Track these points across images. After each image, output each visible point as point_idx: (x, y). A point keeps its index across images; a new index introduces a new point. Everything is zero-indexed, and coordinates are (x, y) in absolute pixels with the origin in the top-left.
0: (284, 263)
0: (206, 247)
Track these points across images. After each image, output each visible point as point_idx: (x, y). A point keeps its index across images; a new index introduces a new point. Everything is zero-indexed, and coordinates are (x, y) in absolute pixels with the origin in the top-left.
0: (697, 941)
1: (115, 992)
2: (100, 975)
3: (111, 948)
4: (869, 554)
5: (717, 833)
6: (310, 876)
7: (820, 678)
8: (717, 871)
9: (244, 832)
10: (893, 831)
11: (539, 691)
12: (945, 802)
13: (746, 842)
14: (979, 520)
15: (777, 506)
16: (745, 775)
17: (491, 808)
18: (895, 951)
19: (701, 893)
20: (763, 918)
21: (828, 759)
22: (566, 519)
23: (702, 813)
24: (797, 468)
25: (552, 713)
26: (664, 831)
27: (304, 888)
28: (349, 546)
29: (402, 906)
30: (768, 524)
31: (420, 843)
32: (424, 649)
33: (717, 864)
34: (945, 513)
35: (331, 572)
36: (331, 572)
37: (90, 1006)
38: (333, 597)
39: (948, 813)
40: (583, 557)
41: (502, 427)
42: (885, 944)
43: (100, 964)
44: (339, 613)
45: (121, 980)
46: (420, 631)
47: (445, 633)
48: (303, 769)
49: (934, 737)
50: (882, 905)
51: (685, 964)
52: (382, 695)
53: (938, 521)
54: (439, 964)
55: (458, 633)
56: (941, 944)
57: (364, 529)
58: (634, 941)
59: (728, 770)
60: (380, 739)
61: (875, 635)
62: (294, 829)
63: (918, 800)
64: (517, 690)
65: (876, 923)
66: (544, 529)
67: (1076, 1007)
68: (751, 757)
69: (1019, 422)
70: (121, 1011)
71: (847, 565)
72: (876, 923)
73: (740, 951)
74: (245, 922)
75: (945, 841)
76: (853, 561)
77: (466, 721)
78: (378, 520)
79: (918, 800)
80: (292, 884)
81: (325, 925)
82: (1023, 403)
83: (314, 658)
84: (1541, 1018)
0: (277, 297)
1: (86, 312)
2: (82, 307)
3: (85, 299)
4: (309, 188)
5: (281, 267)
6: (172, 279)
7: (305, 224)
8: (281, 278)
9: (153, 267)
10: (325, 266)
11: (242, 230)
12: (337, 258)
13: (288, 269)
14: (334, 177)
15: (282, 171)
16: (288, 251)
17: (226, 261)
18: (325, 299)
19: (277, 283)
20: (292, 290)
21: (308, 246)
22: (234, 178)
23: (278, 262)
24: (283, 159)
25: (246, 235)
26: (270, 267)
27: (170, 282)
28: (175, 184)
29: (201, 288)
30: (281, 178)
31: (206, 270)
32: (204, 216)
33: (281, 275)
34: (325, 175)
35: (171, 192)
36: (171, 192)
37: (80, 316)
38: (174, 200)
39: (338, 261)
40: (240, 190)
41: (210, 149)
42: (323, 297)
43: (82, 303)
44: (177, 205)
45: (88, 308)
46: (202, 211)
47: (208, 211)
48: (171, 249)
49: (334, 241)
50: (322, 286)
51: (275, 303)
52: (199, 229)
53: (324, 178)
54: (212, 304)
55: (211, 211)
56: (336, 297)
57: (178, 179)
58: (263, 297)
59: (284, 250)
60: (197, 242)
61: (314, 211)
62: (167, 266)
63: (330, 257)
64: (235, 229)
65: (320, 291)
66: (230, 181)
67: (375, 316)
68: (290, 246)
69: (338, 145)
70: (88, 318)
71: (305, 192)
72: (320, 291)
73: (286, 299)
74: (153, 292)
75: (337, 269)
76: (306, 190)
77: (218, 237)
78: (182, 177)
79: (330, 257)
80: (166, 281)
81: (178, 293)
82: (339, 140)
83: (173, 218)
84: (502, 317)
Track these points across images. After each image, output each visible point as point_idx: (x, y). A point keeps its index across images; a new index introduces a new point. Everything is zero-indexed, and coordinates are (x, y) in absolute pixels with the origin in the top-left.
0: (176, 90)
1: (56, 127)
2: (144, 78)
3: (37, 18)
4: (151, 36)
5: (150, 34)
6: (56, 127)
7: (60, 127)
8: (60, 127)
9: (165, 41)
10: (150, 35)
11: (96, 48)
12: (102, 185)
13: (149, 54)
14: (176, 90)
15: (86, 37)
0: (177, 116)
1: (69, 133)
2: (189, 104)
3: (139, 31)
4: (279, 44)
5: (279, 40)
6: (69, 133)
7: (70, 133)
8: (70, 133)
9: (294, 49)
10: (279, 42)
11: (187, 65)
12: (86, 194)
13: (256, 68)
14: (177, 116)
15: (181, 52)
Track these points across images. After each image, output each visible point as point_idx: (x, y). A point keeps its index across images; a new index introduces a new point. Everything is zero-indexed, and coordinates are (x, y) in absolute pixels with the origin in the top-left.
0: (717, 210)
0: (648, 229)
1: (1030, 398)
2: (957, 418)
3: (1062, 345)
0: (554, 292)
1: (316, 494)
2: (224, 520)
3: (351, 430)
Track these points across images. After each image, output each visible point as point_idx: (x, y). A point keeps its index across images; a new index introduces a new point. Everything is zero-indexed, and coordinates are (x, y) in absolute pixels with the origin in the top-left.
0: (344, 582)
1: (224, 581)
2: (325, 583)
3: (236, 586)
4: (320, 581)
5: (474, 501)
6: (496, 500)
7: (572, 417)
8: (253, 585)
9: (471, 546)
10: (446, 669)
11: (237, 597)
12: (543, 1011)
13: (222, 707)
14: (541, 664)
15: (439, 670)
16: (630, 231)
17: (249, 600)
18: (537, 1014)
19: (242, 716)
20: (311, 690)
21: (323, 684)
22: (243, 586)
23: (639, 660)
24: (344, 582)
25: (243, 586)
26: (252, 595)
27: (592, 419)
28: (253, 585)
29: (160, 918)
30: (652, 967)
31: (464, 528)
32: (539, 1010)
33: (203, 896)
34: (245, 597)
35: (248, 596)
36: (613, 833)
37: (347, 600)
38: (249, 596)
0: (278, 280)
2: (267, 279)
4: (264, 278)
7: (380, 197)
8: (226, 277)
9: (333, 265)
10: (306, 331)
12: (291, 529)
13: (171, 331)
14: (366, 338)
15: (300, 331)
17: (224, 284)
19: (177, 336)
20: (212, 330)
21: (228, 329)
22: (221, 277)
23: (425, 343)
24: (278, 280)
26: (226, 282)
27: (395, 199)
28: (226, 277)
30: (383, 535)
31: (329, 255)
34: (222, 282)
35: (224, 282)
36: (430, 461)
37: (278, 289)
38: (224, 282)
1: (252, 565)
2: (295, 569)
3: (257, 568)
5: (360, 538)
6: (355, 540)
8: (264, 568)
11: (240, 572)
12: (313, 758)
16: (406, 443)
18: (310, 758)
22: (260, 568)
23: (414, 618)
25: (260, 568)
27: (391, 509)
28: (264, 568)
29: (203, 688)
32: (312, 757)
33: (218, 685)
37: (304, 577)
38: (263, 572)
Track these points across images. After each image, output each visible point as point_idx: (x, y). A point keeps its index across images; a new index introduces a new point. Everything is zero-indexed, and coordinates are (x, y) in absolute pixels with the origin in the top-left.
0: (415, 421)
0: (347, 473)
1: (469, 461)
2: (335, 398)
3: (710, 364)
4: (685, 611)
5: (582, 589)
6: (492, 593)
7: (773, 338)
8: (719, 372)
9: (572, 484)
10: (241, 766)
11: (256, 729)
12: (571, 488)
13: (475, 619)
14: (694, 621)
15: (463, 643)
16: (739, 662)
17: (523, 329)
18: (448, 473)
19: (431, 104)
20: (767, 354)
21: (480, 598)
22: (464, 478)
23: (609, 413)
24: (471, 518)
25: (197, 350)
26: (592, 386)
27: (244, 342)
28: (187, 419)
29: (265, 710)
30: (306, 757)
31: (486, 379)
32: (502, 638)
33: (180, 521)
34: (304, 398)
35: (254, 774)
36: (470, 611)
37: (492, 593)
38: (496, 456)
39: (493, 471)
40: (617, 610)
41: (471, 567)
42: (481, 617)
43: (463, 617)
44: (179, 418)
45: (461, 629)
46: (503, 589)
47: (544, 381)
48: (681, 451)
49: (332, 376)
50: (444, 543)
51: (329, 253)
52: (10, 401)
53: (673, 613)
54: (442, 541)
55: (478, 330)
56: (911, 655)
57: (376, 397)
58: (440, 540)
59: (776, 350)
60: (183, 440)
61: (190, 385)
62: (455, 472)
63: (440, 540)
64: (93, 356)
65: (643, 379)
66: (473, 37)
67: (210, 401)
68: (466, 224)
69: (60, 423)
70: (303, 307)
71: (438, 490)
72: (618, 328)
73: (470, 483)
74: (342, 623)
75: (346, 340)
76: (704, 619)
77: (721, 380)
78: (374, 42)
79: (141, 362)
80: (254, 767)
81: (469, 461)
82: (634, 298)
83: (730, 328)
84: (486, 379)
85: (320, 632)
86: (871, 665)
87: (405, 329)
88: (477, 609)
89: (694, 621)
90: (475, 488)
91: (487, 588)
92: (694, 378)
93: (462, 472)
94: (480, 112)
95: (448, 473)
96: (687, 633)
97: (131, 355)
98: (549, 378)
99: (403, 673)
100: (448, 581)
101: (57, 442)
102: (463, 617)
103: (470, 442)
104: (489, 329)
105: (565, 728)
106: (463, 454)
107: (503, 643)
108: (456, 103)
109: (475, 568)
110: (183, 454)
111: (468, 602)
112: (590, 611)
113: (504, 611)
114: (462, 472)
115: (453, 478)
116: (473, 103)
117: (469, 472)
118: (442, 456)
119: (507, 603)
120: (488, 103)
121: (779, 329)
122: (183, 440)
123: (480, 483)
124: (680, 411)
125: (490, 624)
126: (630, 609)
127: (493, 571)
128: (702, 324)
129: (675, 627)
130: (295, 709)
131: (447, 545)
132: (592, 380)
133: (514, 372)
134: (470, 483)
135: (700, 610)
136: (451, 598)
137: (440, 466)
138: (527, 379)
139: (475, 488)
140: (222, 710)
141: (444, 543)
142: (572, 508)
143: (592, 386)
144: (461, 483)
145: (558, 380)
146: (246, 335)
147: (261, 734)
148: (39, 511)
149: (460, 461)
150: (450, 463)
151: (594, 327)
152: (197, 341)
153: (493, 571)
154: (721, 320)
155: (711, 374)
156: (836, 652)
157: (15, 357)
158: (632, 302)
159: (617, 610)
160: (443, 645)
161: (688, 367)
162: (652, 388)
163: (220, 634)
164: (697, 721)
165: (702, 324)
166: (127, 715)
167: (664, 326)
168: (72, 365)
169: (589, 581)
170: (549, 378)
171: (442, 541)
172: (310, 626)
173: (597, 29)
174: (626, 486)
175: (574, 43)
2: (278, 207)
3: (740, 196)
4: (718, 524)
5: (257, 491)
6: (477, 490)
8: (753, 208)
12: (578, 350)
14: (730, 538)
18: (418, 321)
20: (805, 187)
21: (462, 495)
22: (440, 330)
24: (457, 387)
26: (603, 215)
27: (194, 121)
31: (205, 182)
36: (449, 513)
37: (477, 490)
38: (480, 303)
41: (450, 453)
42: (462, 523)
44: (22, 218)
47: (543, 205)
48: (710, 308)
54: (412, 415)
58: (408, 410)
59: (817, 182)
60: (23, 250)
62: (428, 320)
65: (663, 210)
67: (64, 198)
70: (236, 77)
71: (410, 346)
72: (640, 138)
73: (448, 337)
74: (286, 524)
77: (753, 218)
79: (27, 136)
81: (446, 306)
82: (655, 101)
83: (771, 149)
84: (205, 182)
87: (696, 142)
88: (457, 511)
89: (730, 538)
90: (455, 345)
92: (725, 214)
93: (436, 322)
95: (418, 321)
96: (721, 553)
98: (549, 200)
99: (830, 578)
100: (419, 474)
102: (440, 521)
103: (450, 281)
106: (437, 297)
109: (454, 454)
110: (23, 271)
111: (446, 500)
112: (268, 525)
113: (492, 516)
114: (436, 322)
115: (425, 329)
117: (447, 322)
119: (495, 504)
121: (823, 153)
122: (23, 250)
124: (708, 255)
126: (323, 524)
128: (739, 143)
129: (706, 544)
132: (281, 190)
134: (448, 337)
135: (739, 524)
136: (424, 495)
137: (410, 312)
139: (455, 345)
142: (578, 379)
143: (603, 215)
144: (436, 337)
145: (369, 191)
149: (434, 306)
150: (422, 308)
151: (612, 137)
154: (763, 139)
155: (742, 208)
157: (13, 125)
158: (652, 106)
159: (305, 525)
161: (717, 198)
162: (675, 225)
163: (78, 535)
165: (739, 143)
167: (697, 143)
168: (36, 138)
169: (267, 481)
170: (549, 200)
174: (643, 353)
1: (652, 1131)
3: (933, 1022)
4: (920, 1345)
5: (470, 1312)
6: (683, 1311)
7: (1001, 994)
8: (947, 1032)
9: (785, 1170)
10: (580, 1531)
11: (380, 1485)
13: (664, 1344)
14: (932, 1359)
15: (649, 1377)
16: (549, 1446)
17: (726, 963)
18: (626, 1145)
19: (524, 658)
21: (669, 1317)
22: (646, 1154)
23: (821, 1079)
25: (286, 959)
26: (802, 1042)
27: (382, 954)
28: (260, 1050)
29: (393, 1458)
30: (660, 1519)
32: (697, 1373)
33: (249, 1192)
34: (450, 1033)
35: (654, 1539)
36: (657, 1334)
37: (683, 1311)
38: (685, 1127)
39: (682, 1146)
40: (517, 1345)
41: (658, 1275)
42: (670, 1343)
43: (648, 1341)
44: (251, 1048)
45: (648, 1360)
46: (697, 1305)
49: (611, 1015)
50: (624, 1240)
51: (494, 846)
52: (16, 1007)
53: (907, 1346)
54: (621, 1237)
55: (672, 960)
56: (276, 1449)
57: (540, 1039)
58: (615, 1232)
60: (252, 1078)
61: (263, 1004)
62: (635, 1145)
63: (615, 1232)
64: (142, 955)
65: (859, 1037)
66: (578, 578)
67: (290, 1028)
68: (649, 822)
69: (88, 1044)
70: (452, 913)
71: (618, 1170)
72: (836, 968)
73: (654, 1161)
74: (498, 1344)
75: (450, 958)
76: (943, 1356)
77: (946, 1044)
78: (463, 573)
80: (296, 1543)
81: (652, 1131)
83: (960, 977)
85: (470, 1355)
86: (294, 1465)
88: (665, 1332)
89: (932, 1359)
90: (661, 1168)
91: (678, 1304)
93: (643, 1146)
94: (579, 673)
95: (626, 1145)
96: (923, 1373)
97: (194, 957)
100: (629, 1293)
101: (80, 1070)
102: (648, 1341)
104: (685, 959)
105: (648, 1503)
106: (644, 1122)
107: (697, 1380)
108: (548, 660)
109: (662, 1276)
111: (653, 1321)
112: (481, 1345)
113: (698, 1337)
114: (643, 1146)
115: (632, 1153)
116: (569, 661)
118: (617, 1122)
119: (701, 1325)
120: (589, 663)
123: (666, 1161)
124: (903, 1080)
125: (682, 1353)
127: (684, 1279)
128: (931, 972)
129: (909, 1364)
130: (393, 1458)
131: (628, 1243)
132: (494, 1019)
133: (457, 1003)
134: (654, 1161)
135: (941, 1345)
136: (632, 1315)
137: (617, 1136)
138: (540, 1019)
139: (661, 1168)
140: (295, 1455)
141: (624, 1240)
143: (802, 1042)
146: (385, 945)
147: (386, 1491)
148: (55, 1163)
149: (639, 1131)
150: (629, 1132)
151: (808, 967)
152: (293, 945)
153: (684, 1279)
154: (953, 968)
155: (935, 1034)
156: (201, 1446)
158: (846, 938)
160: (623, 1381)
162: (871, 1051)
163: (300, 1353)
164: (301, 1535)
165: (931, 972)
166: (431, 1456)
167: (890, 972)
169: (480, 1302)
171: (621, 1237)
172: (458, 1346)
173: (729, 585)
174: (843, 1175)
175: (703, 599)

Instructions for the task -
Can you pull out, word for word, every line from the beginning of the items up to and including the line containing "0: (206, 247)"?

Solved problem -
Track these points across images. After each image, output each visible point as point_idx: (x, y). A point keeps its index across images; a new index introduces a new point. Everything is zero-indexed, and coordinates are (x, y) in absolute pixels with the origin in the top-left.
0: (284, 263)
0: (206, 247)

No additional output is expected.